:: What the task asks ::
Lay out the entries from the line with "Sana: 09:56 -> 03:56" up to and including the line with "Ines: 5:49 -> 8:39" as a JSON list of strings, one string per line and no blank lines. Leave the pictures out of the list.

:: Supplied data ::
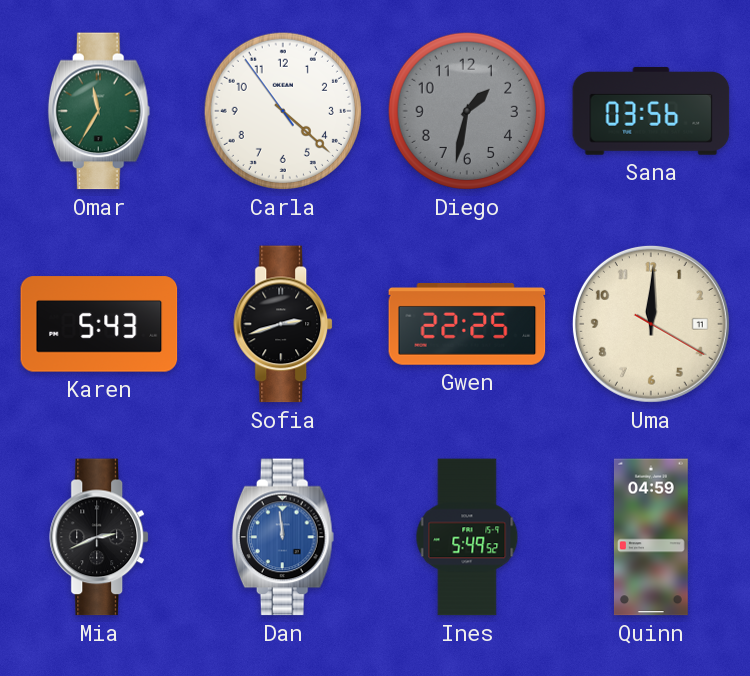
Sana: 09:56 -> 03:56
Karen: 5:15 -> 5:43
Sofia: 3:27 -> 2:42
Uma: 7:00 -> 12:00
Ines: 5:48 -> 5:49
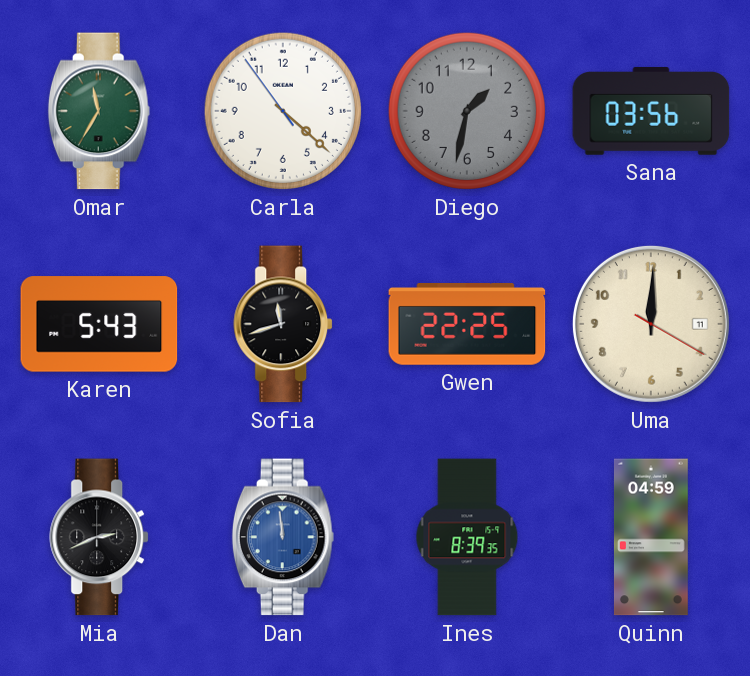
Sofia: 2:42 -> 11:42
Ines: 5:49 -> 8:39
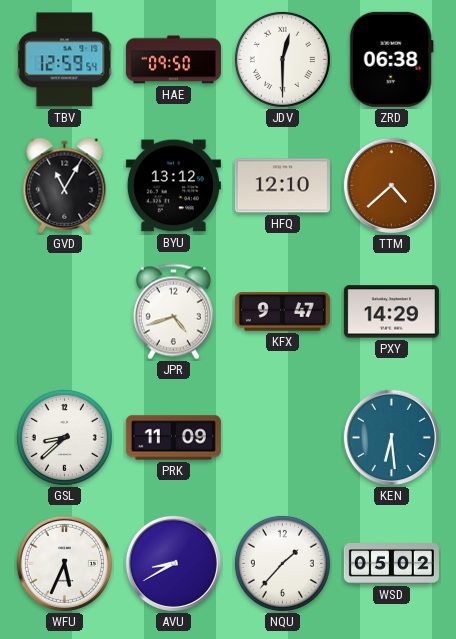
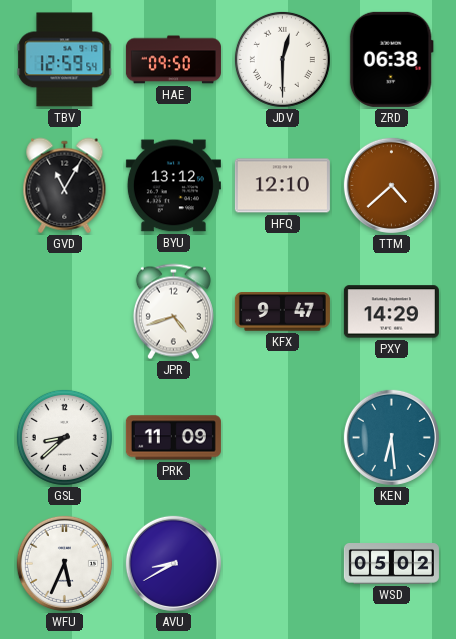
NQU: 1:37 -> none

* * *

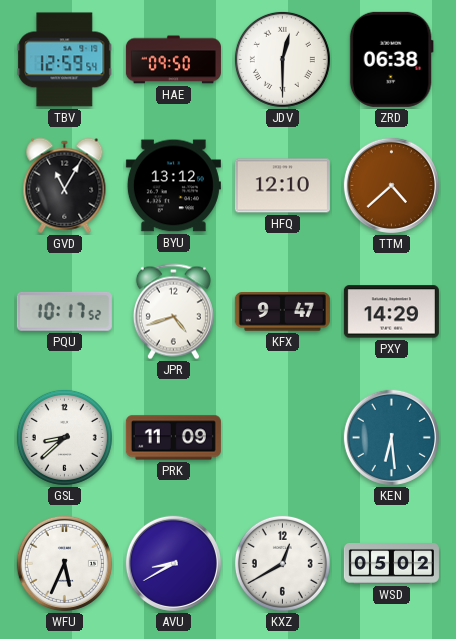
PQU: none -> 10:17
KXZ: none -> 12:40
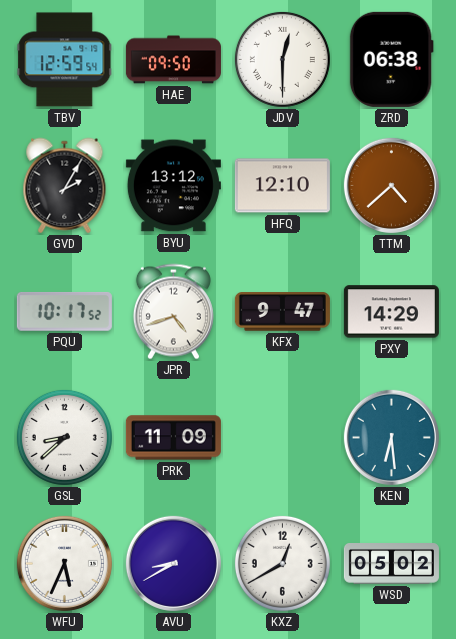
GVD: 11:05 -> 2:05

:: Written solution ::
[
  "Sana: 09:56 -> 03:56",
  "Karen: 5:15 -> 5:43",
  "Sofia: 3:27 -> 2:42",
  "Uma: 7:00 -> 12:00",
  "Ines: 5:48 -> 5:49",
  "Sofia: 2:42 -> 11:42",
  "Ines: 5:49 -> 8:39"
]